[Work to complete]:
Count the lines in the items below that contain the word "page", and give only the number.

[Listing]:
******

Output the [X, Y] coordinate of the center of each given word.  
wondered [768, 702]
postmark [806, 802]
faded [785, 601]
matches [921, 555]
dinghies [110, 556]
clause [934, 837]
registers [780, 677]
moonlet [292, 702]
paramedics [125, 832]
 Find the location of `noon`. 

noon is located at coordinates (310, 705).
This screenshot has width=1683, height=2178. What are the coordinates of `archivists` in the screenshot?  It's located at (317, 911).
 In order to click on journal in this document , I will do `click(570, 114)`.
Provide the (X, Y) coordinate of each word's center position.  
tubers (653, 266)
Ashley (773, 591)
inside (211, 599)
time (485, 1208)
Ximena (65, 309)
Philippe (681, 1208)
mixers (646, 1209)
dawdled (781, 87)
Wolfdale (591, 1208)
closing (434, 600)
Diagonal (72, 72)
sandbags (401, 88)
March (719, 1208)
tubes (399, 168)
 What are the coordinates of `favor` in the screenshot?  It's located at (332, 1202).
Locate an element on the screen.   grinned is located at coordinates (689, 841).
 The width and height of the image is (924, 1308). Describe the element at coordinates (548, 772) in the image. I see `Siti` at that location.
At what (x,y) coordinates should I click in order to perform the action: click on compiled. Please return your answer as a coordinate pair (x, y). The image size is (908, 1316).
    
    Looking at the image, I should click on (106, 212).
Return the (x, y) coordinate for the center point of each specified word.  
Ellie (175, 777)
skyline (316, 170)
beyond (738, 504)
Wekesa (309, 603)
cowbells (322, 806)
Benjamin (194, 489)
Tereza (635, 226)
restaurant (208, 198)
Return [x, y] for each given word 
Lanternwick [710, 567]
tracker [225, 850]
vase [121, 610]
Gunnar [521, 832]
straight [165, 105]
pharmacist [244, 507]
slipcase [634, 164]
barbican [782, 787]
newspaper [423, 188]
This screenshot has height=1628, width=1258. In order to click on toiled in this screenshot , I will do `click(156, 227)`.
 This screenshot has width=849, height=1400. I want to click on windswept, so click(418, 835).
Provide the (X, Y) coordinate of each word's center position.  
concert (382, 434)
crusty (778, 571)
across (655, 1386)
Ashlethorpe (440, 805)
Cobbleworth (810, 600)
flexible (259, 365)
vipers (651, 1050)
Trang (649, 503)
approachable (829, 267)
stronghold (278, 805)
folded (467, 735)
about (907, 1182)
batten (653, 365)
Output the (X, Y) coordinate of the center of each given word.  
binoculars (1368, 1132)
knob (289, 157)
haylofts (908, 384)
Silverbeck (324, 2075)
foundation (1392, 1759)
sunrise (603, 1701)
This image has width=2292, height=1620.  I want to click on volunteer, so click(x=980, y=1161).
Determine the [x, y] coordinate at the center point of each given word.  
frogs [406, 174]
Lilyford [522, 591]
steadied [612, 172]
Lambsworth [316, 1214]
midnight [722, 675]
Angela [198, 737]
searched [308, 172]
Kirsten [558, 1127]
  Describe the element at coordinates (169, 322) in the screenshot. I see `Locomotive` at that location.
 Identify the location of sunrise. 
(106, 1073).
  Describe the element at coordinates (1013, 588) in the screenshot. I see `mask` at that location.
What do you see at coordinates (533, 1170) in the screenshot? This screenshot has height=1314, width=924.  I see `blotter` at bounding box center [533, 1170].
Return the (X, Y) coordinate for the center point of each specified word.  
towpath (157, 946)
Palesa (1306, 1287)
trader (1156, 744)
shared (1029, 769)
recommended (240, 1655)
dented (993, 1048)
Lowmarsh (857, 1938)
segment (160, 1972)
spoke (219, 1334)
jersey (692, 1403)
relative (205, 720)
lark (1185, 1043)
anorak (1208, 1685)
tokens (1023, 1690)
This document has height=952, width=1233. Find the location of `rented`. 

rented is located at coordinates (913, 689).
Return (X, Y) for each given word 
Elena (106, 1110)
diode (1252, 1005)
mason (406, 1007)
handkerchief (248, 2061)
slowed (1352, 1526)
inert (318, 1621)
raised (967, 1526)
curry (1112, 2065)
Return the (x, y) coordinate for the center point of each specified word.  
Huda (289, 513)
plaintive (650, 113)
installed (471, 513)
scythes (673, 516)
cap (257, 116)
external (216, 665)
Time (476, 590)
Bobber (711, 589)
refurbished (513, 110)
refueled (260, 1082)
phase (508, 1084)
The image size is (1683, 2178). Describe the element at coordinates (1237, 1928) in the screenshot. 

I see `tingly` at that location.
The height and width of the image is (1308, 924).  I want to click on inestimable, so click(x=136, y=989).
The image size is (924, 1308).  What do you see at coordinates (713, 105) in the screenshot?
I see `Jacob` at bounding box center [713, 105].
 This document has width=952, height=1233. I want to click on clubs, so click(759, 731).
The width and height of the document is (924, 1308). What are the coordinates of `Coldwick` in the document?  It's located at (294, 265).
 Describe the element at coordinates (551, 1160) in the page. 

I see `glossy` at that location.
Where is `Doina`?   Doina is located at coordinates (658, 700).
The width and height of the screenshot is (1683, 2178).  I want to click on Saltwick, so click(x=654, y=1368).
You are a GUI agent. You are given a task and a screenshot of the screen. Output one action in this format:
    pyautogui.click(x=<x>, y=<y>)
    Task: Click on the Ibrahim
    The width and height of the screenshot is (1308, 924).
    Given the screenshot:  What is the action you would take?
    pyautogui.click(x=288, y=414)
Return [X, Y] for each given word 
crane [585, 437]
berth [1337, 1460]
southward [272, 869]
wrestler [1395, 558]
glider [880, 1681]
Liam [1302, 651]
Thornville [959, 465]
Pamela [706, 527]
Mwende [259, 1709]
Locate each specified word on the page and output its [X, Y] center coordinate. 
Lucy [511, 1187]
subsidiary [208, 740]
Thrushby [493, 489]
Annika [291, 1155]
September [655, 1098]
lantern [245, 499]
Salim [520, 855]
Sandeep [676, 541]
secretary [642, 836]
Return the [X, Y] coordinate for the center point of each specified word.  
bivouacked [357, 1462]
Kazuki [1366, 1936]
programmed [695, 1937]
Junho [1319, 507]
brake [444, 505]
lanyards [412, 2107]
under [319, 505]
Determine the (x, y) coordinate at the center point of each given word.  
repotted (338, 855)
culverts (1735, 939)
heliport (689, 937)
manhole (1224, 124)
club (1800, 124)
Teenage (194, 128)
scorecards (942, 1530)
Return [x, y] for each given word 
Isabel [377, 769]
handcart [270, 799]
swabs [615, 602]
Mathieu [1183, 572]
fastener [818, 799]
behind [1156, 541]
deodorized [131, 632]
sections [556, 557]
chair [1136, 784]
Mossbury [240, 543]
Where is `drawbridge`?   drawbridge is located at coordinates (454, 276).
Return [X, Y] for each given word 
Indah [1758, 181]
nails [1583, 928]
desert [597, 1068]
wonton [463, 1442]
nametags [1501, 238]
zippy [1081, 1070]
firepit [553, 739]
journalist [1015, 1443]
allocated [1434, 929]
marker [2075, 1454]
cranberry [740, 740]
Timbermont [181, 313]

******

[Answer for the task]:
2